Assignment >>
Of the material below, only the lines from the line containing "window: (27, 477) -> (424, 131), width x0.67" down to the line containing "plant: (33, 65) -> (87, 193), added" belong in the answer, written out exactly.
*** Opening Listed records ***
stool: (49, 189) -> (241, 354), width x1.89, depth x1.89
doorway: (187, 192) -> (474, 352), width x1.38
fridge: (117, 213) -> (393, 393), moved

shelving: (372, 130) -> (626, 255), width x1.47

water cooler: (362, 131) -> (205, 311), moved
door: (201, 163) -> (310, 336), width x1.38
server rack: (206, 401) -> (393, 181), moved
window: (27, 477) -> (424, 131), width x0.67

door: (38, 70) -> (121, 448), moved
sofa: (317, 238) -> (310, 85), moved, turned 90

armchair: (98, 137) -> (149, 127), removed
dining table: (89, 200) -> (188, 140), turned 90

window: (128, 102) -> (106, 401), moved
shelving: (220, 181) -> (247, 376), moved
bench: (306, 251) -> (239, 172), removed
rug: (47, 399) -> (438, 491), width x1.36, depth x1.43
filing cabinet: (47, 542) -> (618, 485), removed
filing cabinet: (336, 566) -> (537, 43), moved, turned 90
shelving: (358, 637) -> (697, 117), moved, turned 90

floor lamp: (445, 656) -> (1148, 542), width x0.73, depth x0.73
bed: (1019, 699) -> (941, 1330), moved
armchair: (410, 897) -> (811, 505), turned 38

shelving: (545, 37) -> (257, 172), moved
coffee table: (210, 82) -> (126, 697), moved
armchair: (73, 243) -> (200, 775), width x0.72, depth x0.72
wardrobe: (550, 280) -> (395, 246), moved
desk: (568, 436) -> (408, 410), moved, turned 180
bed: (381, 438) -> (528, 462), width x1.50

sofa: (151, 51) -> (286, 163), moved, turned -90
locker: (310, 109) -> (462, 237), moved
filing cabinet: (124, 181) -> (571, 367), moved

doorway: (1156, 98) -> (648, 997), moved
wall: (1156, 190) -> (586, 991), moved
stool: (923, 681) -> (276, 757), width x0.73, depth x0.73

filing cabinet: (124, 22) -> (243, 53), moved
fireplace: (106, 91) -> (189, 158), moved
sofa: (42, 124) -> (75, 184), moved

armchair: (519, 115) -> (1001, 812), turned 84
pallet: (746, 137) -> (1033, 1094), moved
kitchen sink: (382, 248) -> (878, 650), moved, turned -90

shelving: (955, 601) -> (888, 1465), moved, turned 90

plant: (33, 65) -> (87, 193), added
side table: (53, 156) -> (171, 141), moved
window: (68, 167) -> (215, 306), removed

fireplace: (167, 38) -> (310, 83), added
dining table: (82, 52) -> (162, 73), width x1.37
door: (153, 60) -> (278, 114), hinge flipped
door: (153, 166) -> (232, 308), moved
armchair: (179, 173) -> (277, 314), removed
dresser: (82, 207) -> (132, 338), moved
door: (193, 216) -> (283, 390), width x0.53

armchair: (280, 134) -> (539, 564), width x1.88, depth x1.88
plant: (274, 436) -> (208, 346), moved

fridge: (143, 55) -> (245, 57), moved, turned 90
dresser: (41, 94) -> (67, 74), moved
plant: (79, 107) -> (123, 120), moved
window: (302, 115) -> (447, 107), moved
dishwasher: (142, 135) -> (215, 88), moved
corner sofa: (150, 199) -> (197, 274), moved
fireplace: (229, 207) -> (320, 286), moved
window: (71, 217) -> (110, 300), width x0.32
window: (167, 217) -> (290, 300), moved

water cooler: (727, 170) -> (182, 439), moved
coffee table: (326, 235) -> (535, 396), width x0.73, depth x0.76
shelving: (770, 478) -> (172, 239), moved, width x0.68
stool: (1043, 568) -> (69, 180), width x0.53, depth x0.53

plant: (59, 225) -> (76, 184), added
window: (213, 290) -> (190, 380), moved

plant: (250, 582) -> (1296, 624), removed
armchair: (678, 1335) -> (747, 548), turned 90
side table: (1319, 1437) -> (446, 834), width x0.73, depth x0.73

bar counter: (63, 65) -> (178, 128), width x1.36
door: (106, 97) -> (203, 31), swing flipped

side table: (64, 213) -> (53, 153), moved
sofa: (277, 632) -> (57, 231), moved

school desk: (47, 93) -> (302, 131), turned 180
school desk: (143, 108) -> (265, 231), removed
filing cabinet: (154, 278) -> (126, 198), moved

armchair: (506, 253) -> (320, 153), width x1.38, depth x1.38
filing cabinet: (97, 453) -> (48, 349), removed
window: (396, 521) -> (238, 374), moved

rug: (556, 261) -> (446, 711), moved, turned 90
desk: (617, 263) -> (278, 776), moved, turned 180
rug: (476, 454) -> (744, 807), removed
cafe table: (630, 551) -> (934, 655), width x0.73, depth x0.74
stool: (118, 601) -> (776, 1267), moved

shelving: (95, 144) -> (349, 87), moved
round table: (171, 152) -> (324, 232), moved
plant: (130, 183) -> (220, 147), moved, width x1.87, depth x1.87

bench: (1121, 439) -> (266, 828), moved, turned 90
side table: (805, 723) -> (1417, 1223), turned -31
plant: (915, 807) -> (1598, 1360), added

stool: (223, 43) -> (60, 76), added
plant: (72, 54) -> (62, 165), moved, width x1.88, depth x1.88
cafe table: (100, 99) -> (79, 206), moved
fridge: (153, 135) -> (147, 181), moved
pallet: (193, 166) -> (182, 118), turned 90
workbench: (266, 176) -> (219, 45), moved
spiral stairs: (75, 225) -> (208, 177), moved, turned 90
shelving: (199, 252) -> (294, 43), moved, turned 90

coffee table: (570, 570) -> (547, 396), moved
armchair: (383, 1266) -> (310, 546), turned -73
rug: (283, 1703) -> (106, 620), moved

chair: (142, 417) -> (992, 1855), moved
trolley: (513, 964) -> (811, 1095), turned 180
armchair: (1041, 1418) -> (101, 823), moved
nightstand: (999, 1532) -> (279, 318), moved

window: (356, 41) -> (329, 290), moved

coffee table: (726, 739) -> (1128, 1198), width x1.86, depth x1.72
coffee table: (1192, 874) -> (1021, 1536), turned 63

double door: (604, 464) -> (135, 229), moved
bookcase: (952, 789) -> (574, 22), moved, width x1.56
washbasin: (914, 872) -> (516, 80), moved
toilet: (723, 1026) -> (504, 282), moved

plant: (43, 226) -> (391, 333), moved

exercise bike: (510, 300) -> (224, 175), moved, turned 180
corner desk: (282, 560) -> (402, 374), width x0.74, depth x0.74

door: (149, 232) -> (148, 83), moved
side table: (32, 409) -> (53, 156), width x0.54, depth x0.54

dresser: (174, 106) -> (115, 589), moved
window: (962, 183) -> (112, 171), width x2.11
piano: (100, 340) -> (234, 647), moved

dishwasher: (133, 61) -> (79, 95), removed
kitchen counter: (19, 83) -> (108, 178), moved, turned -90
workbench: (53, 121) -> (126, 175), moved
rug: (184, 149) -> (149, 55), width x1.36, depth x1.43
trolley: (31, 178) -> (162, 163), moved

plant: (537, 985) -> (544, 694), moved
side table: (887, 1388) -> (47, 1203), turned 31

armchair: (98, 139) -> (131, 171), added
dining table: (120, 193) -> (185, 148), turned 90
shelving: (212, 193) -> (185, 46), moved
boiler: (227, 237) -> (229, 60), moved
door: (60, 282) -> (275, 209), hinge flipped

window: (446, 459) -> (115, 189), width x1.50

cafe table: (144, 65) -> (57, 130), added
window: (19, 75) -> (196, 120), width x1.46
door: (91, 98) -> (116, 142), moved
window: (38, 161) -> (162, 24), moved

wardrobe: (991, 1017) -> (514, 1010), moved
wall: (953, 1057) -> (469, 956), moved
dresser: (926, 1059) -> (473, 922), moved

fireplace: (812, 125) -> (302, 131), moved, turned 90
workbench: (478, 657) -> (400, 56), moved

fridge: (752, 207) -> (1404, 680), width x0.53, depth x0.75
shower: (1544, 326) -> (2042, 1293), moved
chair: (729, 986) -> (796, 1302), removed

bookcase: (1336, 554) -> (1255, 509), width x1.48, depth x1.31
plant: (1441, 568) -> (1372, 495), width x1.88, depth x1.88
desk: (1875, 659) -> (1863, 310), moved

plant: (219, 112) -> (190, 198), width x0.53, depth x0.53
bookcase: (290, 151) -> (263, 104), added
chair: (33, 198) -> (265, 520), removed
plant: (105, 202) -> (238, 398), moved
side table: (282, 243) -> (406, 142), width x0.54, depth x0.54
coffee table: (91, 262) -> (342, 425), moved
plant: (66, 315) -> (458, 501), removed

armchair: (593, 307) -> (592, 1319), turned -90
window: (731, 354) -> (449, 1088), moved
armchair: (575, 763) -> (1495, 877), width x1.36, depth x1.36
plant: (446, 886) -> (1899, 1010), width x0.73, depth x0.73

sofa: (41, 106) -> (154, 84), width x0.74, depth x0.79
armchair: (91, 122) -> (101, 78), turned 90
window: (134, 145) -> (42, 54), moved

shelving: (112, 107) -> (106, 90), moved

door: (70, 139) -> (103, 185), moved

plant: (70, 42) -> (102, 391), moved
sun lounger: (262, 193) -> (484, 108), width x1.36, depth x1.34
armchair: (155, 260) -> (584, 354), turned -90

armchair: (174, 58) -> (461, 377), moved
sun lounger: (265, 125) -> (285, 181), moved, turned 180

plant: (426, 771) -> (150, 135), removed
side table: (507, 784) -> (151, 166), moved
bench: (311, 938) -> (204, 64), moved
*** Closing Listed records ***
Written response >>
window: (27, 477) -> (424, 131), width x0.67

door: (38, 70) -> (121, 448), moved
sofa: (317, 238) -> (310, 85), moved, turned 90

armchair: (98, 137) -> (149, 127), removed
dining table: (89, 200) -> (188, 140), turned 90

window: (128, 102) -> (106, 401), moved
shelving: (220, 181) -> (247, 376), moved
bench: (306, 251) -> (239, 172), removed
rug: (47, 399) -> (438, 491), width x1.36, depth x1.43
filing cabinet: (47, 542) -> (618, 485), removed
filing cabinet: (336, 566) -> (537, 43), moved, turned 90
shelving: (358, 637) -> (697, 117), moved, turned 90

floor lamp: (445, 656) -> (1148, 542), width x0.73, depth x0.73
bed: (1019, 699) -> (941, 1330), moved
armchair: (410, 897) -> (811, 505), turned 38

shelving: (545, 37) -> (257, 172), moved
coffee table: (210, 82) -> (126, 697), moved
armchair: (73, 243) -> (200, 775), width x0.72, depth x0.72
wardrobe: (550, 280) -> (395, 246), moved
desk: (568, 436) -> (408, 410), moved, turned 180
bed: (381, 438) -> (528, 462), width x1.50

sofa: (151, 51) -> (286, 163), moved, turned -90
locker: (310, 109) -> (462, 237), moved
filing cabinet: (124, 181) -> (571, 367), moved

doorway: (1156, 98) -> (648, 997), moved
wall: (1156, 190) -> (586, 991), moved
stool: (923, 681) -> (276, 757), width x0.73, depth x0.73

filing cabinet: (124, 22) -> (243, 53), moved
fireplace: (106, 91) -> (189, 158), moved
sofa: (42, 124) -> (75, 184), moved

armchair: (519, 115) -> (1001, 812), turned 84
pallet: (746, 137) -> (1033, 1094), moved
kitchen sink: (382, 248) -> (878, 650), moved, turned -90

shelving: (955, 601) -> (888, 1465), moved, turned 90

plant: (33, 65) -> (87, 193), added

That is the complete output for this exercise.